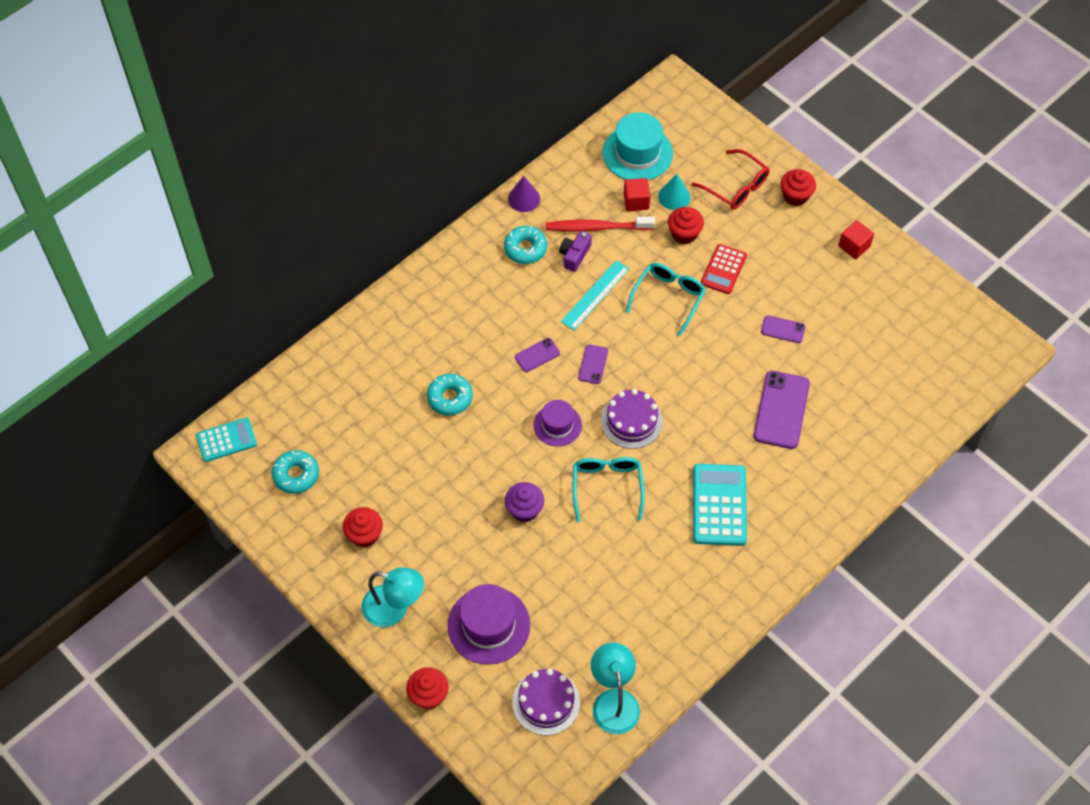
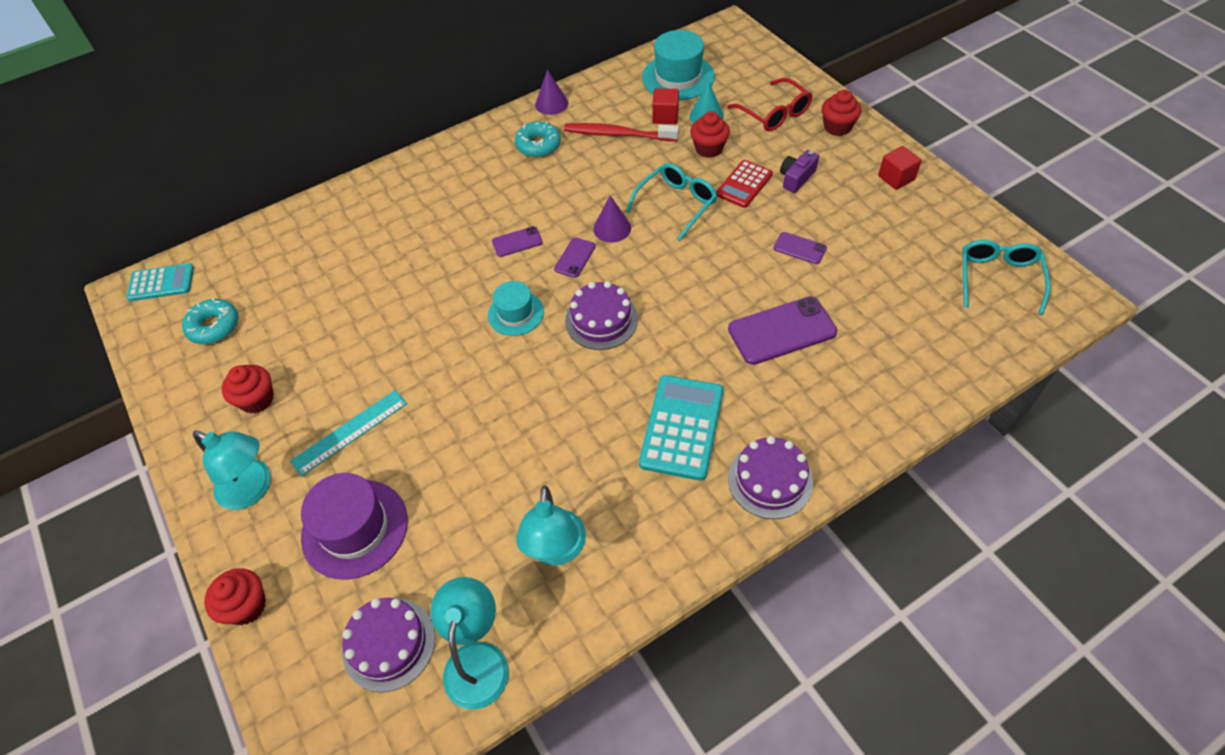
camera: 15 degrees right, 5 degrees down
(450, 398) = (408, 271): turquoise donut -> none
(524, 510) = (447, 398): purple cupcake -> none
(557, 425) = (515, 313): purple hat -> turquoise hat
(574, 255) = (587, 156): purple camera -> purple camera (796, 178)
(595, 295) = (597, 193): turquoise ruler -> turquoise ruler (349, 432)
(607, 486) = (551, 387): turquoise glasses -> turquoise glasses (998, 278)
(617, 330) = (612, 228): none -> purple cone
(648, 616) = (556, 550): none -> turquoise lamp
(781, 410) = (782, 331): purple phone -> purple phone turned 45 degrees clockwise
(794, 537) = (770, 480): none -> purple cake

◇ ◇ ◇ ◇ ◇ ◇ ◇

What you are asked to do: Only the lines from the one containing "(607, 486) = (551, 387): turquoise" through the last line of the material belong in your answer; output them exactly.

Reply:
(607, 486) = (551, 387): turquoise glasses -> turquoise glasses (998, 278)
(617, 330) = (612, 228): none -> purple cone
(648, 616) = (556, 550): none -> turquoise lamp
(781, 410) = (782, 331): purple phone -> purple phone turned 45 degrees clockwise
(794, 537) = (770, 480): none -> purple cake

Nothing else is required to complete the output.